:: RECORDS SHOWN ::

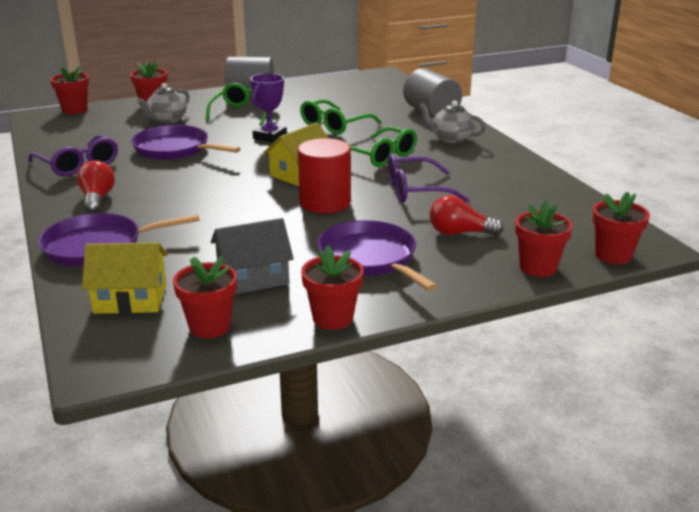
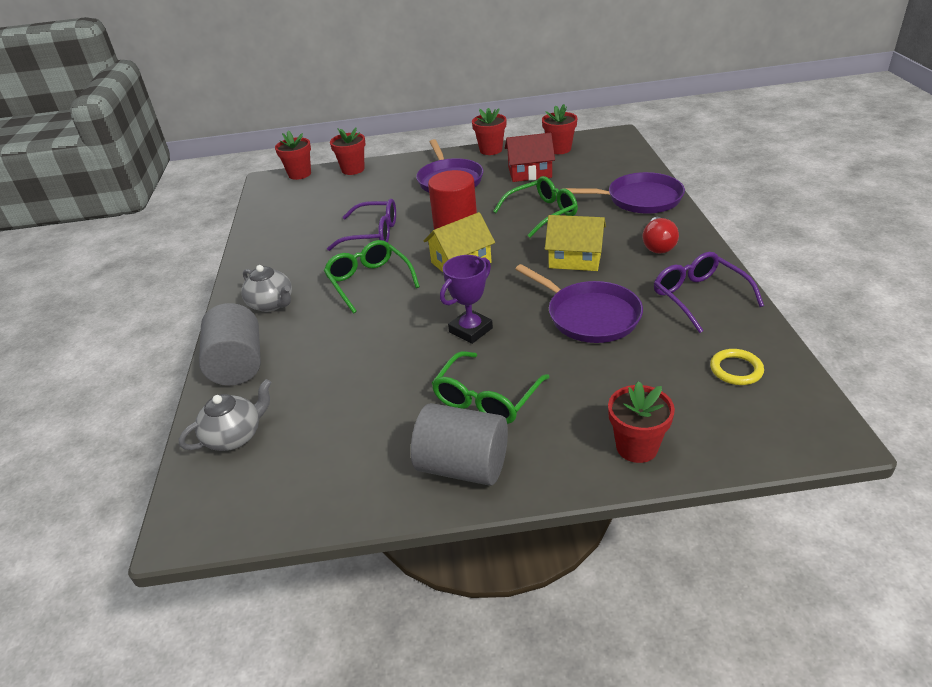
camera: 160 degrees left, 10 degrees up
red flower pot [50,65,89,114] -> none
yellow house [82,242,168,314] -> yellow house moved to [545,215,606,271]
grey teapot [137,83,190,123] -> grey teapot moved to [179,379,272,451]
grey house [211,218,294,294] -> red house [505,133,555,182]
green glasses [300,99,381,135] -> green glasses moved to [493,176,578,238]
red light bulb [429,195,504,236] -> none
none -> yellow ring [710,349,764,385]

:: YOUR TASK ::
Return every line of the listing that has the word "grey" in it.

:: WRITTEN ANSWER ::
grey teapot [137,83,190,123] -> grey teapot moved to [179,379,272,451]
grey house [211,218,294,294] -> red house [505,133,555,182]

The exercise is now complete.